▶ **WHAT IS EXPECTED**:
Transcribe the records in full; omit images.
____
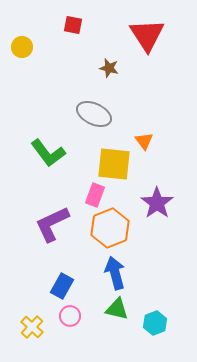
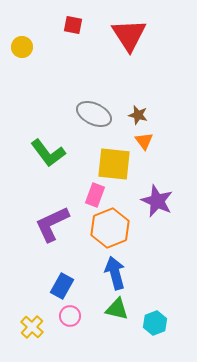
red triangle: moved 18 px left
brown star: moved 29 px right, 47 px down
purple star: moved 2 px up; rotated 12 degrees counterclockwise
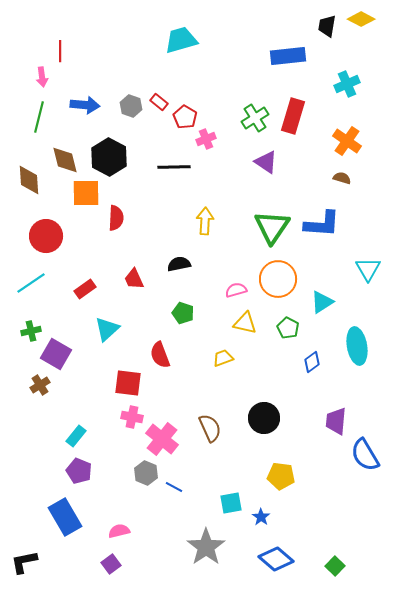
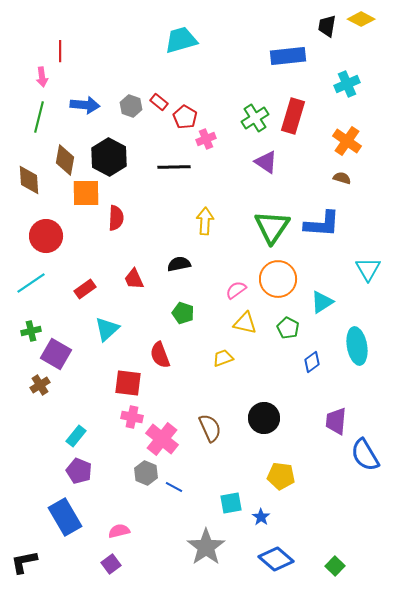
brown diamond at (65, 160): rotated 24 degrees clockwise
pink semicircle at (236, 290): rotated 20 degrees counterclockwise
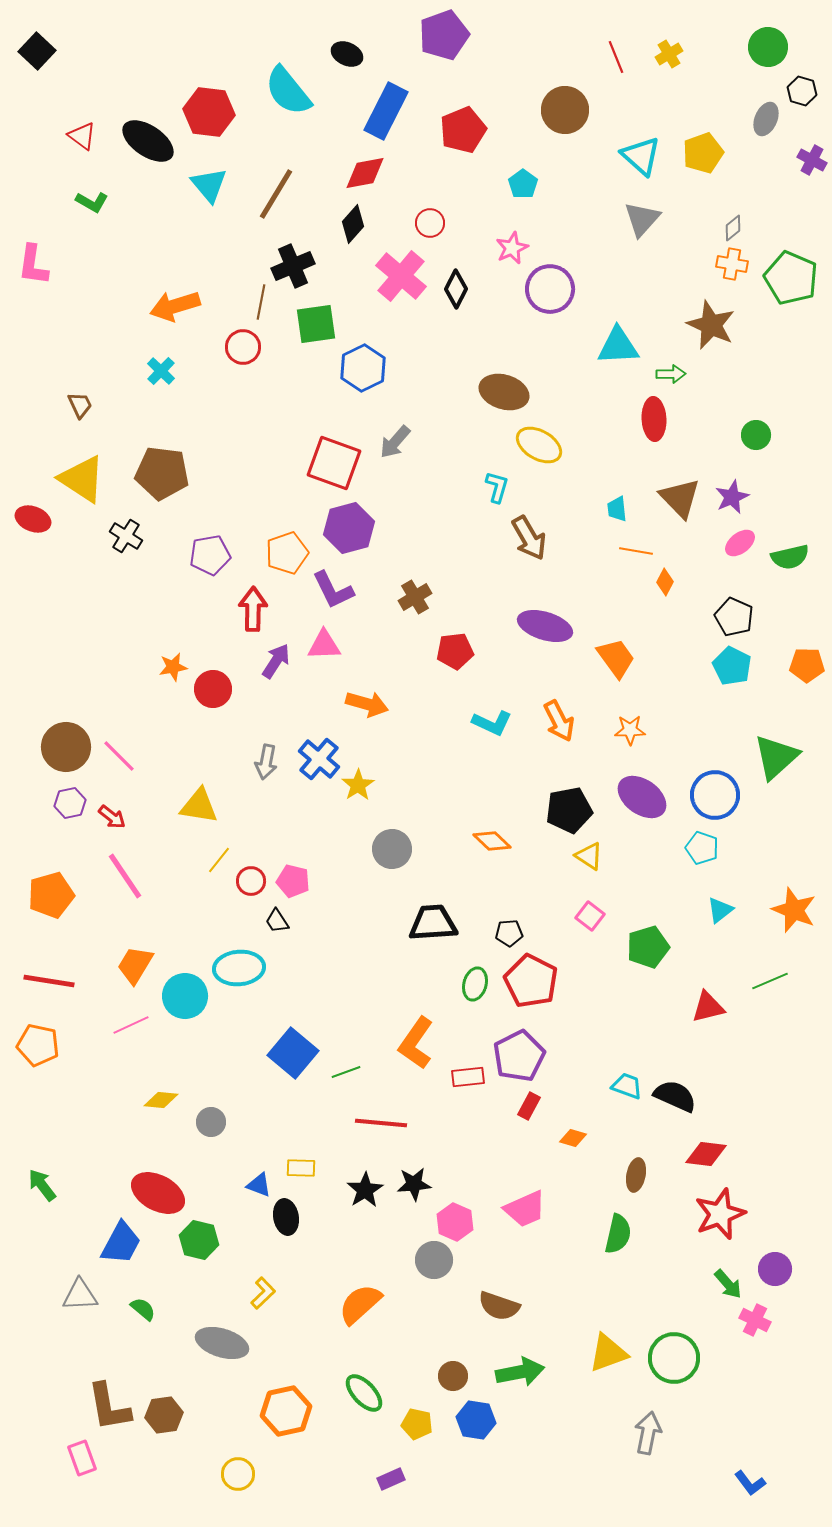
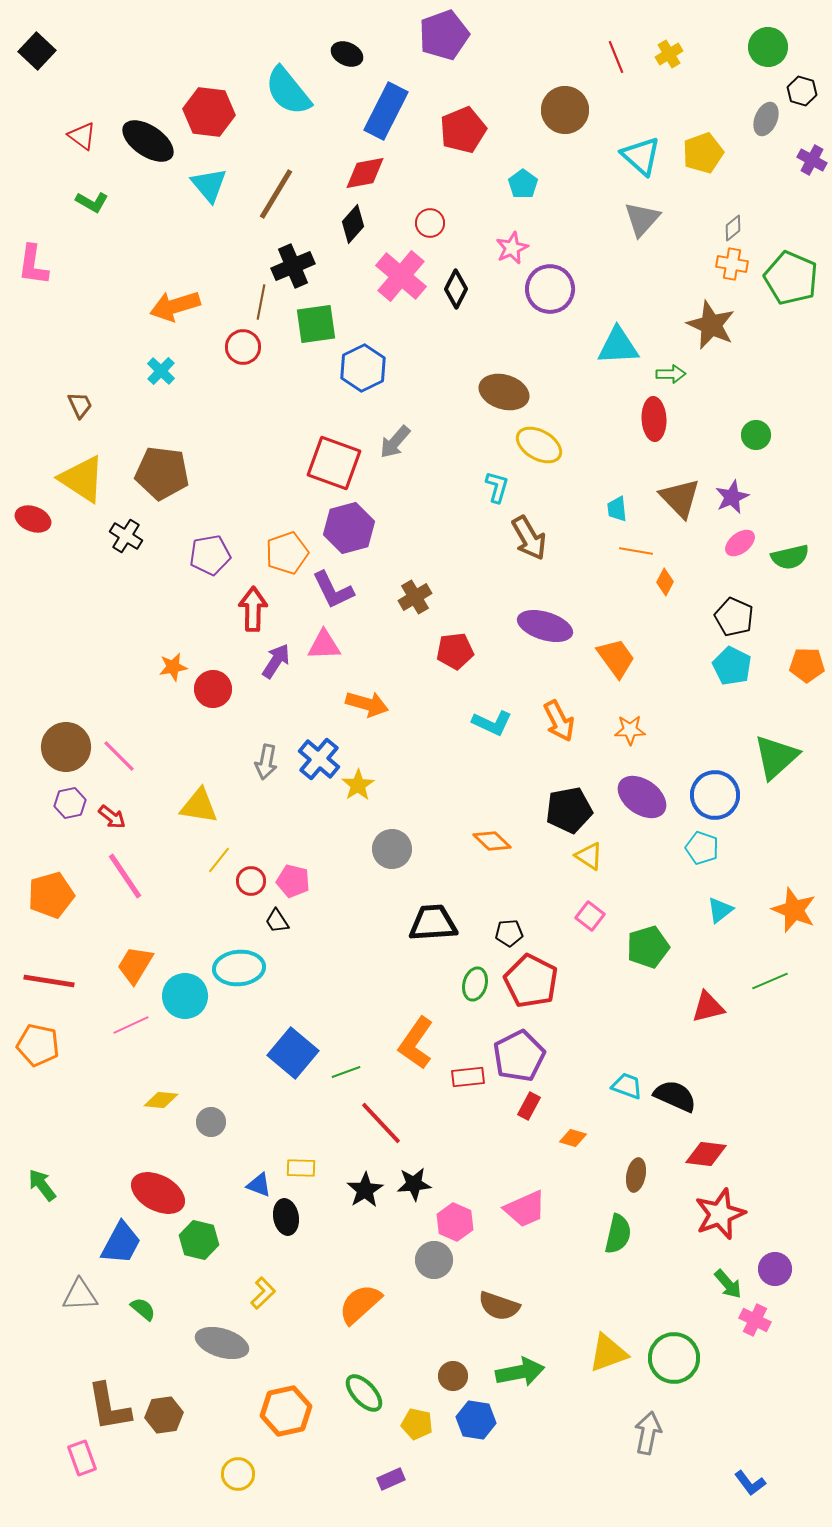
red line at (381, 1123): rotated 42 degrees clockwise
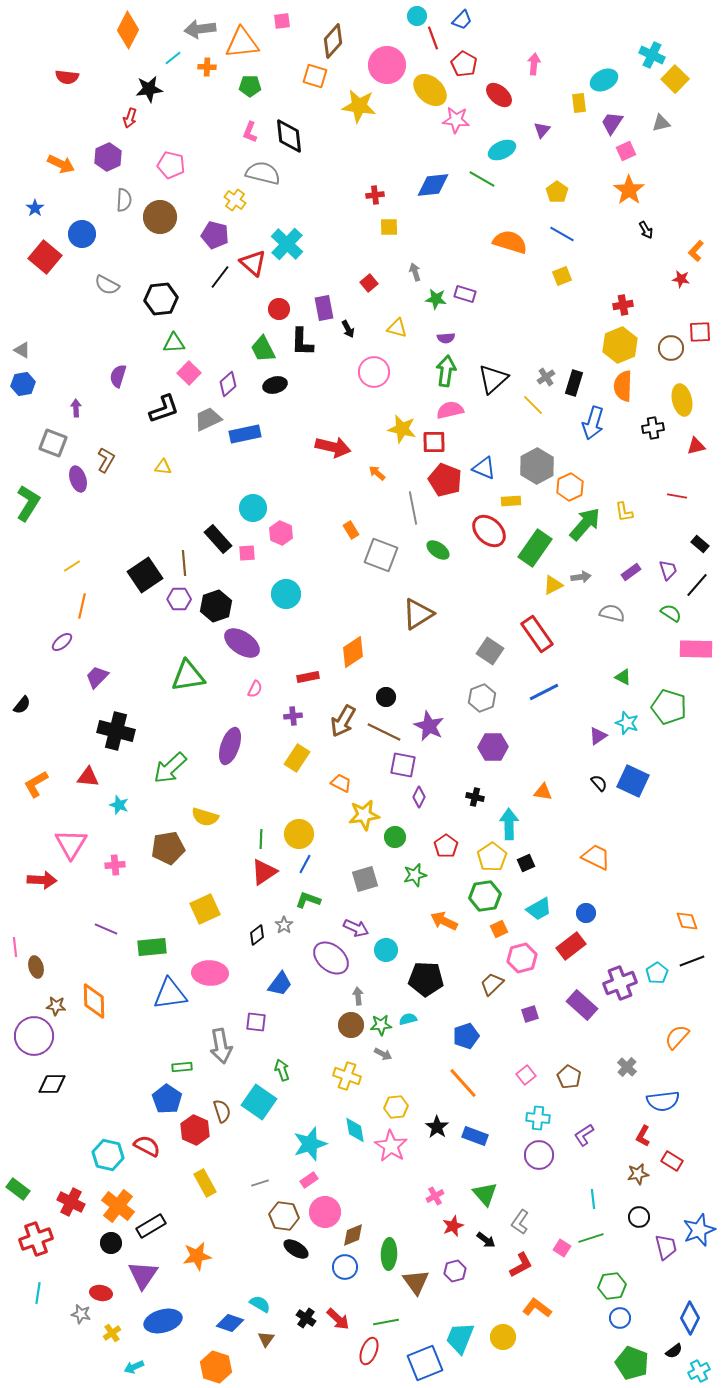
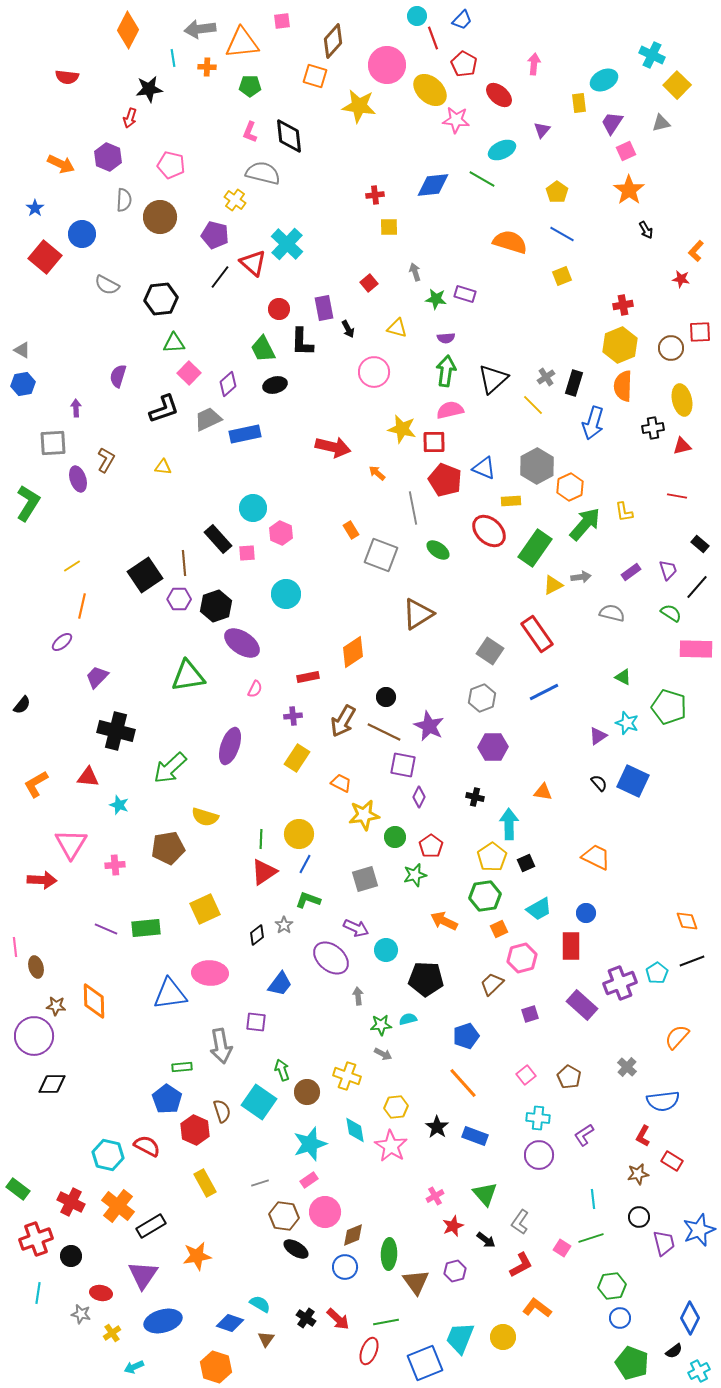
cyan line at (173, 58): rotated 60 degrees counterclockwise
yellow square at (675, 79): moved 2 px right, 6 px down
purple hexagon at (108, 157): rotated 12 degrees counterclockwise
gray square at (53, 443): rotated 24 degrees counterclockwise
red triangle at (696, 446): moved 14 px left
black line at (697, 585): moved 2 px down
red pentagon at (446, 846): moved 15 px left
red rectangle at (571, 946): rotated 52 degrees counterclockwise
green rectangle at (152, 947): moved 6 px left, 19 px up
brown circle at (351, 1025): moved 44 px left, 67 px down
black circle at (111, 1243): moved 40 px left, 13 px down
purple trapezoid at (666, 1247): moved 2 px left, 4 px up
____
▶ **EXERCISE ANSWER**:
red triangle: moved 18 px left
brown star: moved 29 px right, 47 px down
purple star: moved 2 px up; rotated 12 degrees counterclockwise
brown diamond at (65, 160): rotated 24 degrees clockwise
pink semicircle at (236, 290): rotated 20 degrees counterclockwise
red line at (381, 1123): rotated 42 degrees clockwise
cyan line at (173, 58): rotated 60 degrees counterclockwise
yellow square at (675, 79): moved 2 px right, 6 px down
purple hexagon at (108, 157): rotated 12 degrees counterclockwise
gray square at (53, 443): rotated 24 degrees counterclockwise
red triangle at (696, 446): moved 14 px left
black line at (697, 585): moved 2 px down
red pentagon at (446, 846): moved 15 px left
red rectangle at (571, 946): rotated 52 degrees counterclockwise
green rectangle at (152, 947): moved 6 px left, 19 px up
brown circle at (351, 1025): moved 44 px left, 67 px down
black circle at (111, 1243): moved 40 px left, 13 px down
purple trapezoid at (666, 1247): moved 2 px left, 4 px up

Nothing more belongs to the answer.